■ **Supplied records**:

::::::::

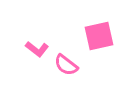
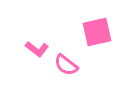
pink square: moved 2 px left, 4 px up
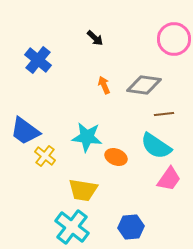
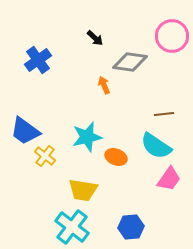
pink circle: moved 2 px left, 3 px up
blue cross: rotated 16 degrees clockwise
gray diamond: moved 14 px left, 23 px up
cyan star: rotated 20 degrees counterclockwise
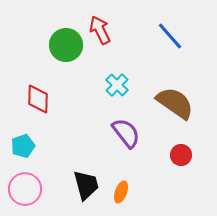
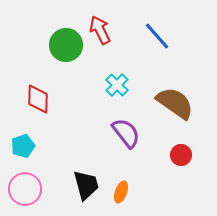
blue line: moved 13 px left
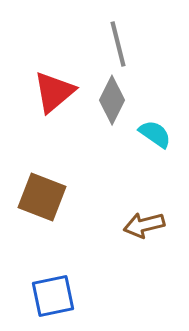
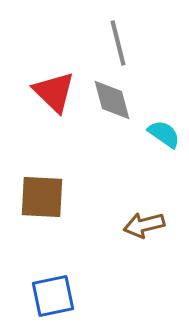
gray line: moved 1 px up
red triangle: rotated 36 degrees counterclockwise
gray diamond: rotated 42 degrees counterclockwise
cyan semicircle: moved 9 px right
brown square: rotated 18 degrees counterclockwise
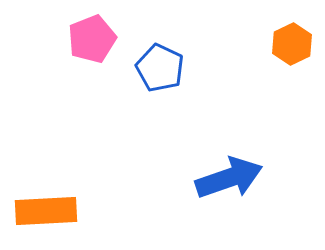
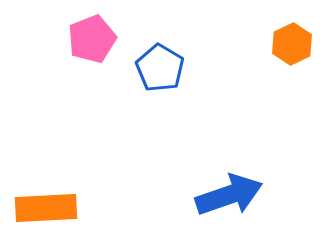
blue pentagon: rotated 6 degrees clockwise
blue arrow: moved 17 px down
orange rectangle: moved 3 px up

::::::::

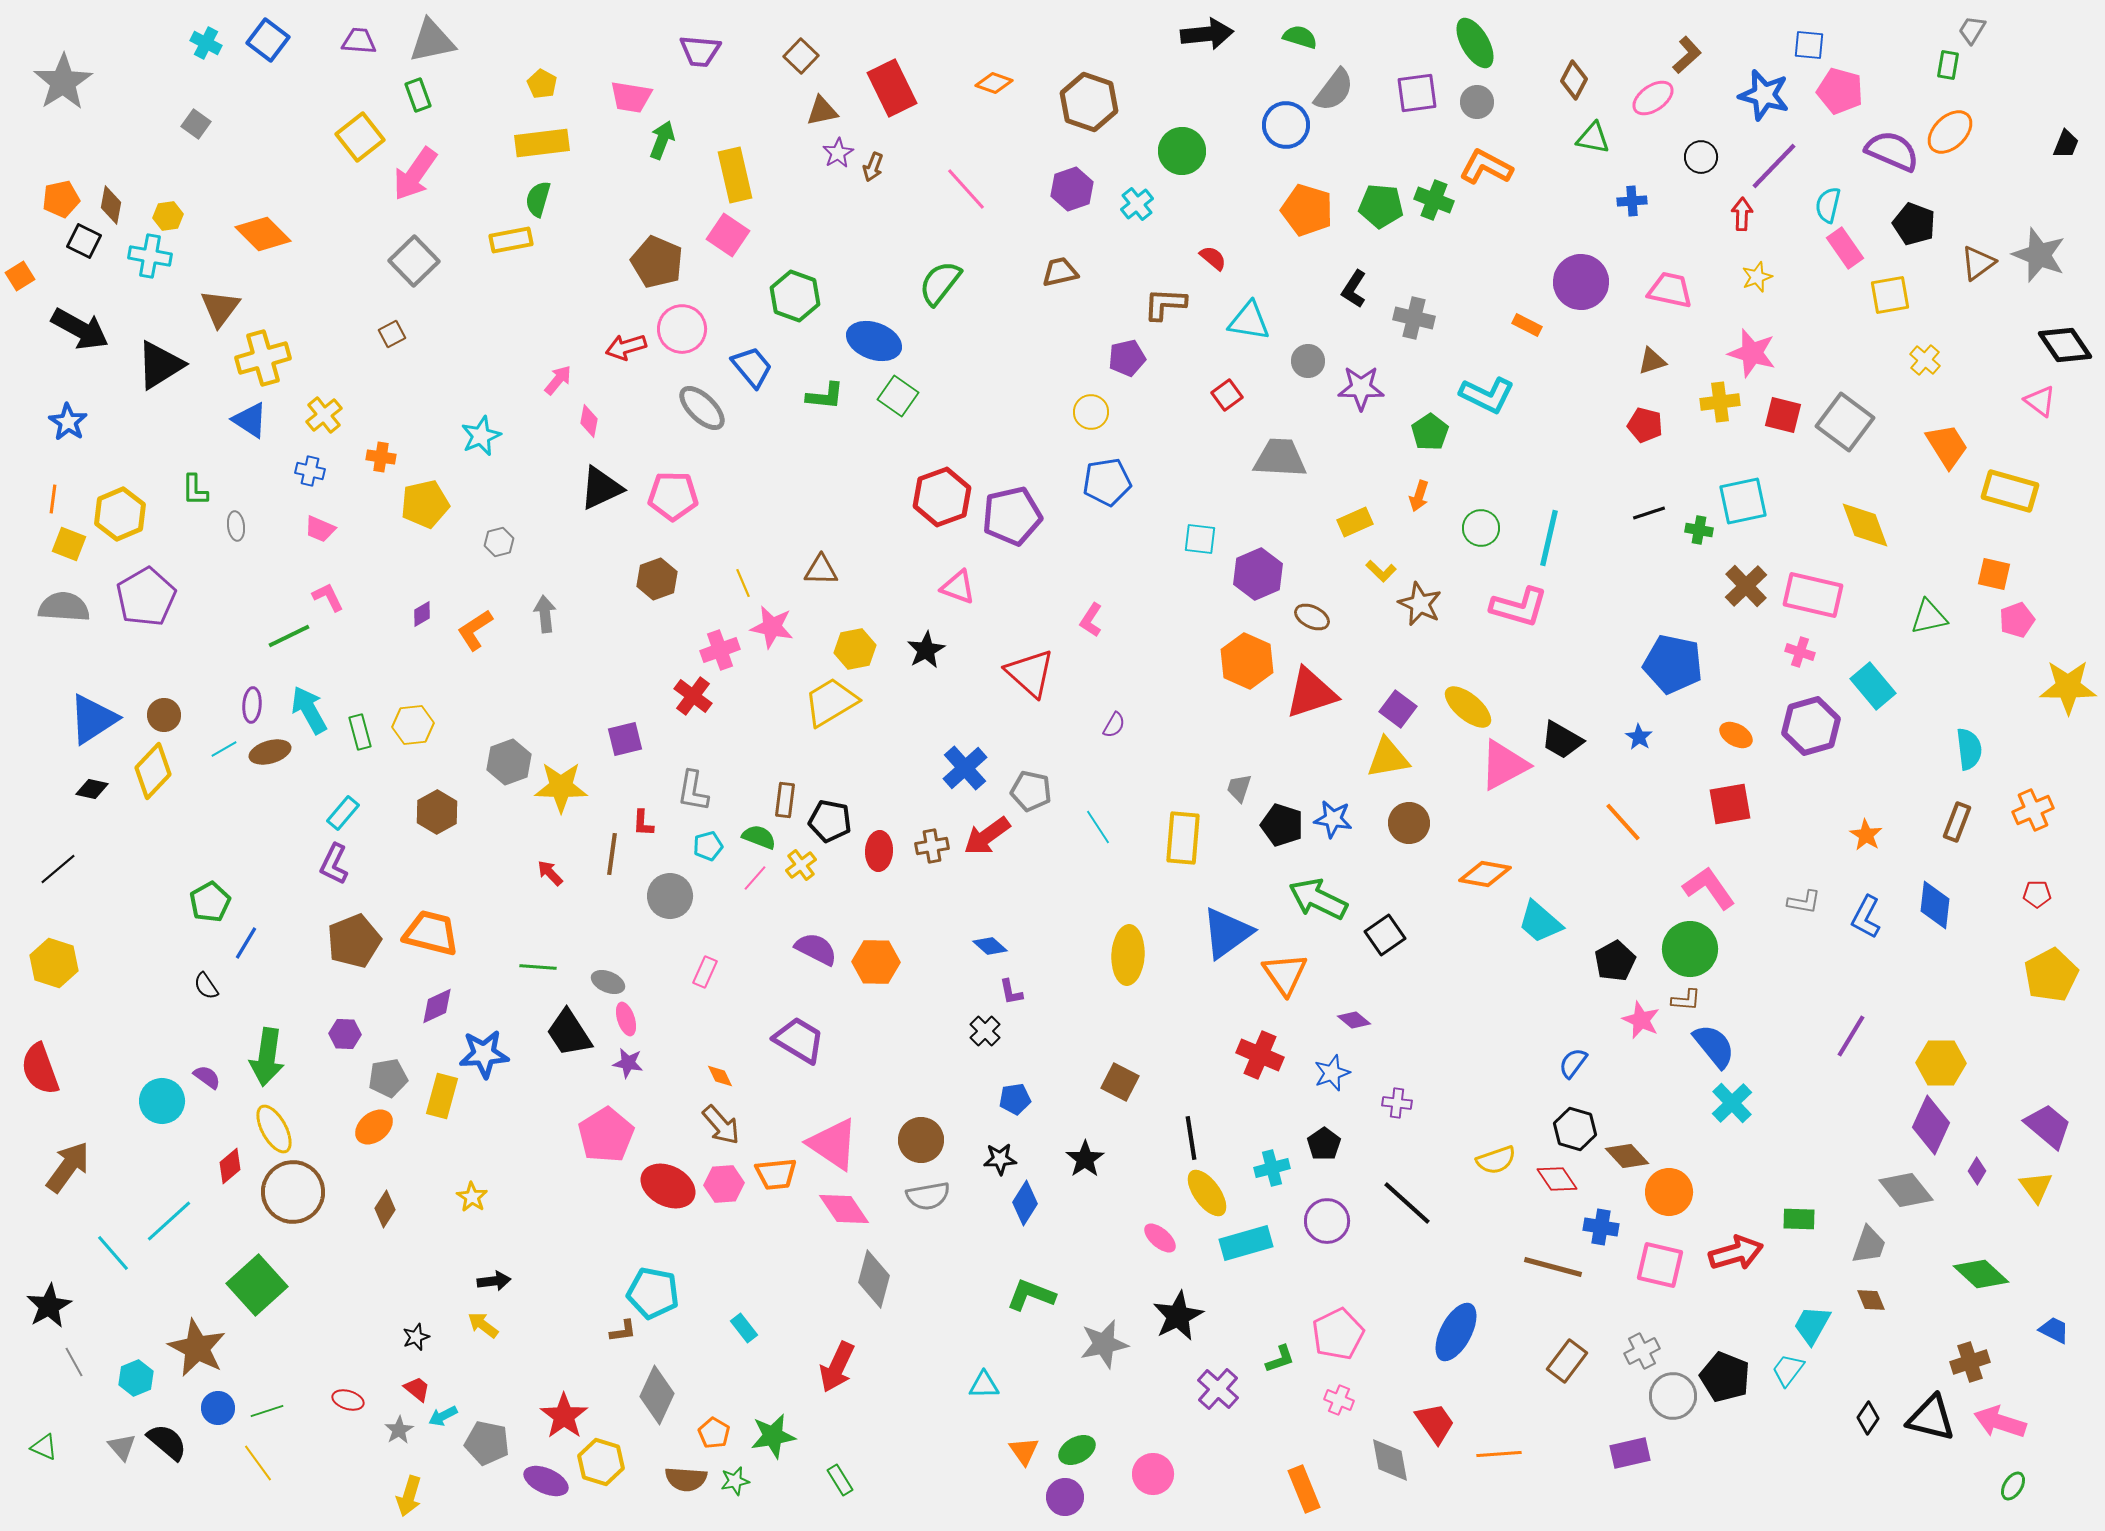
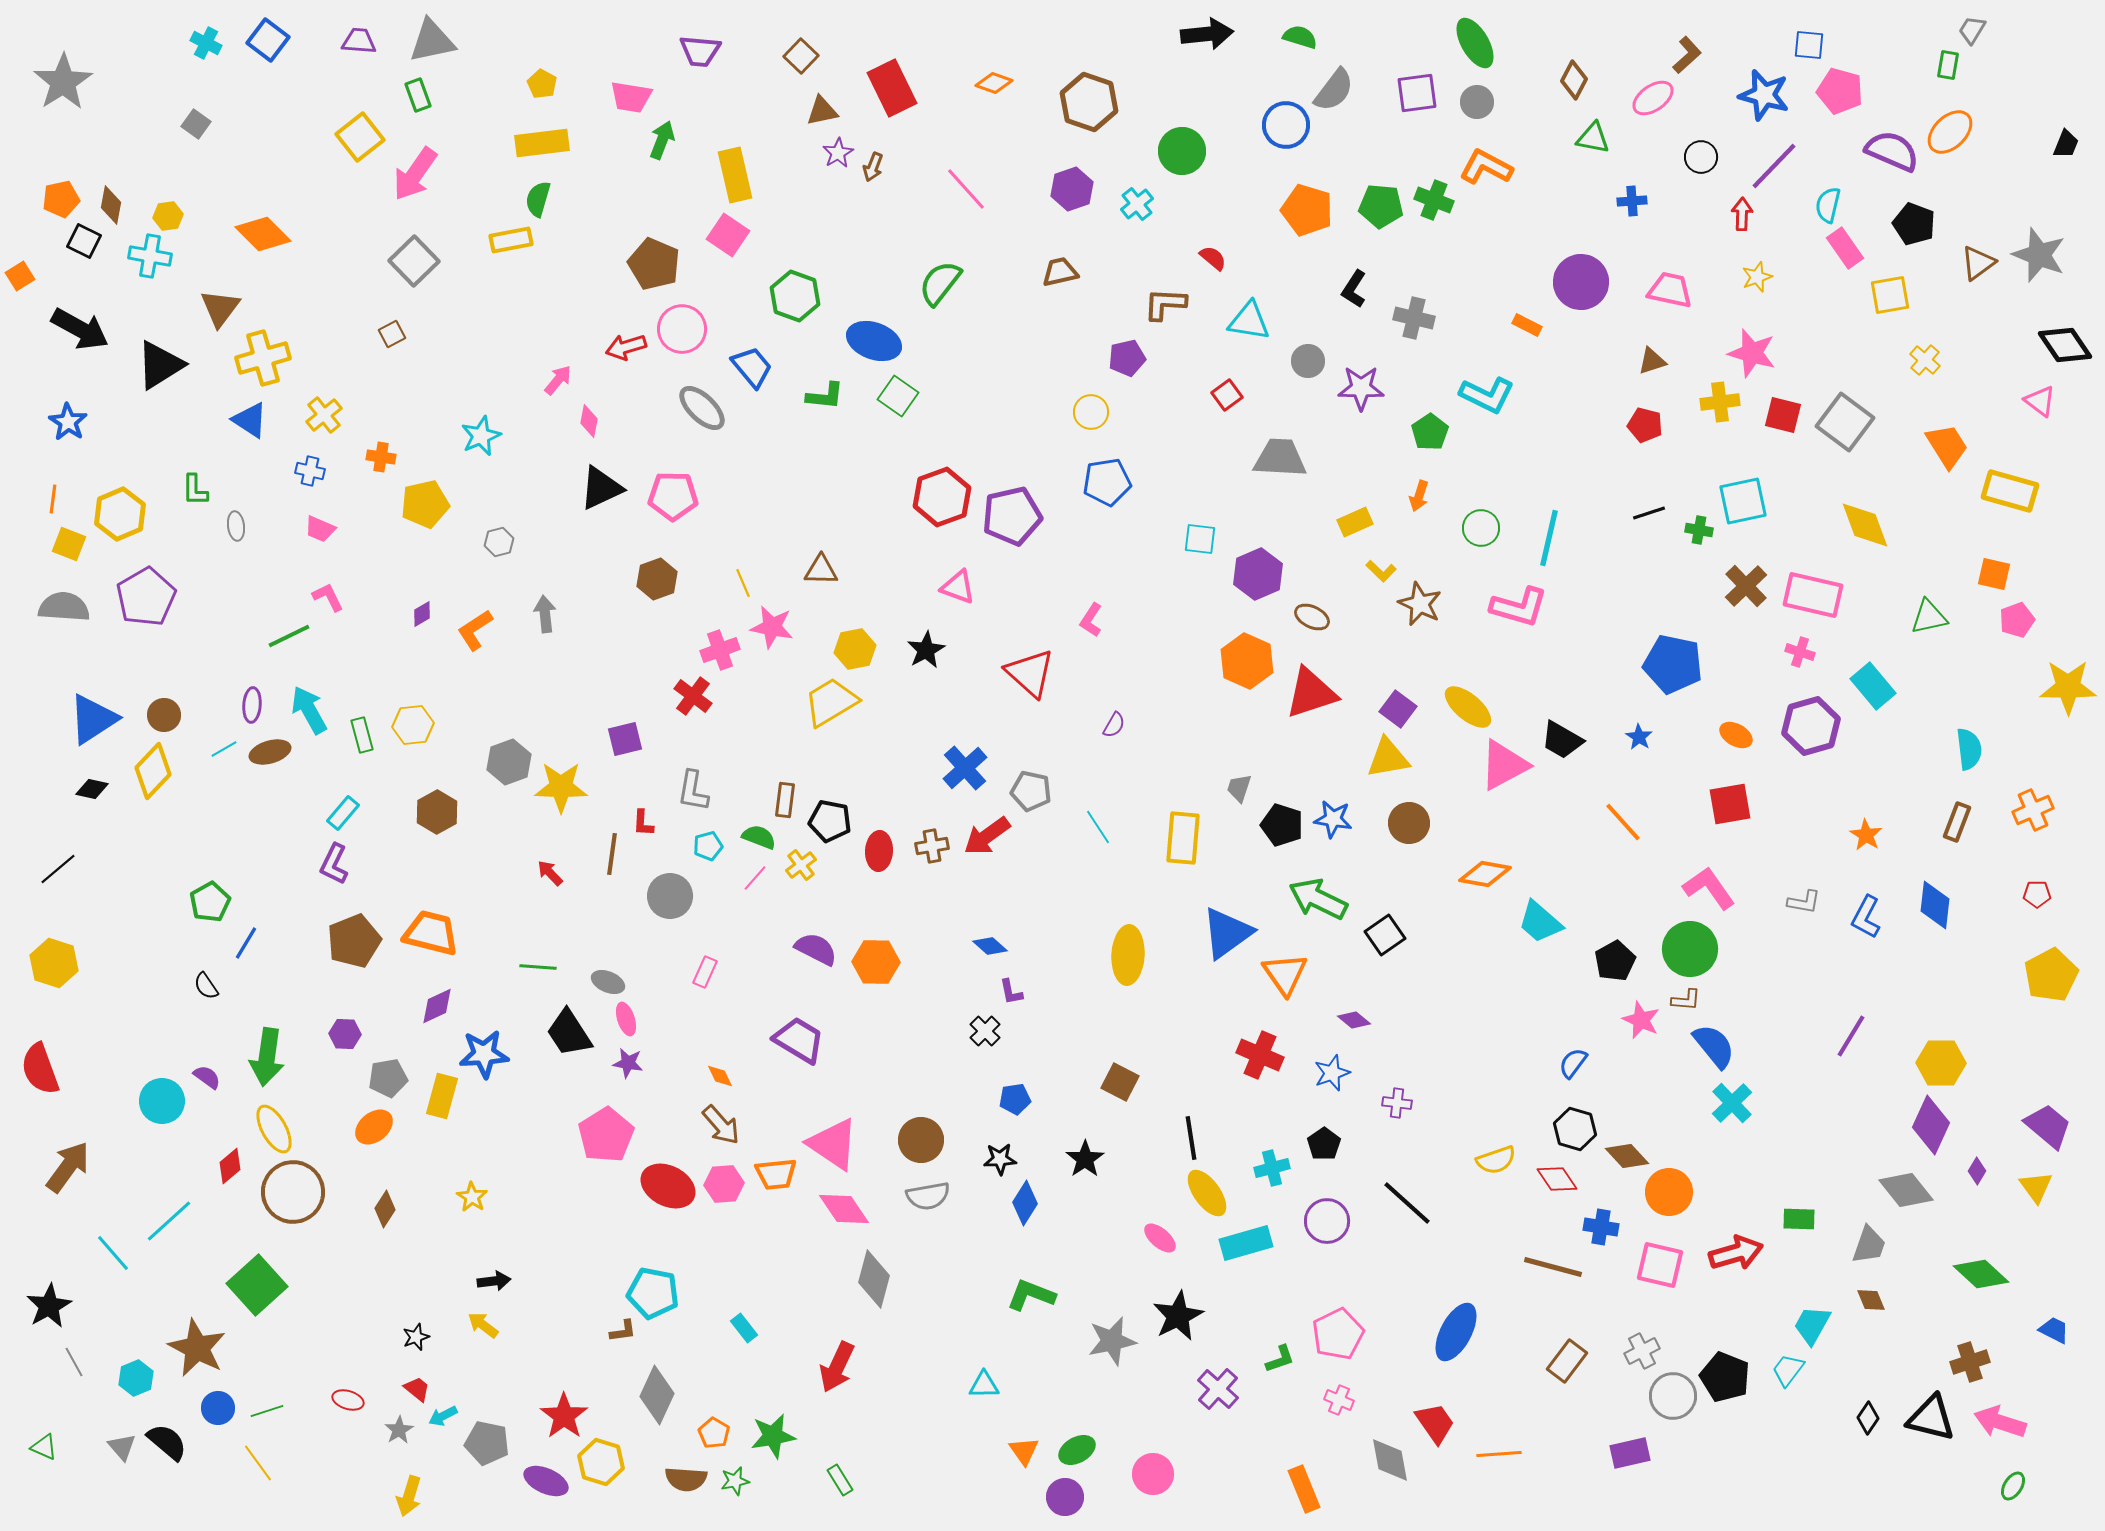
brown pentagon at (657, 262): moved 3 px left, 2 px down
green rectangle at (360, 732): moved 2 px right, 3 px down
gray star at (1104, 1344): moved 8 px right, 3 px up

::::::::

■ **Task details**: After locating the line with "blue arrow: moved 17 px down" above, return that line and every later line through the one with "orange rectangle: moved 3 px up", word for word and with nothing else.

■ **Exercise solution**:
blue arrow: moved 17 px down
orange rectangle: moved 3 px up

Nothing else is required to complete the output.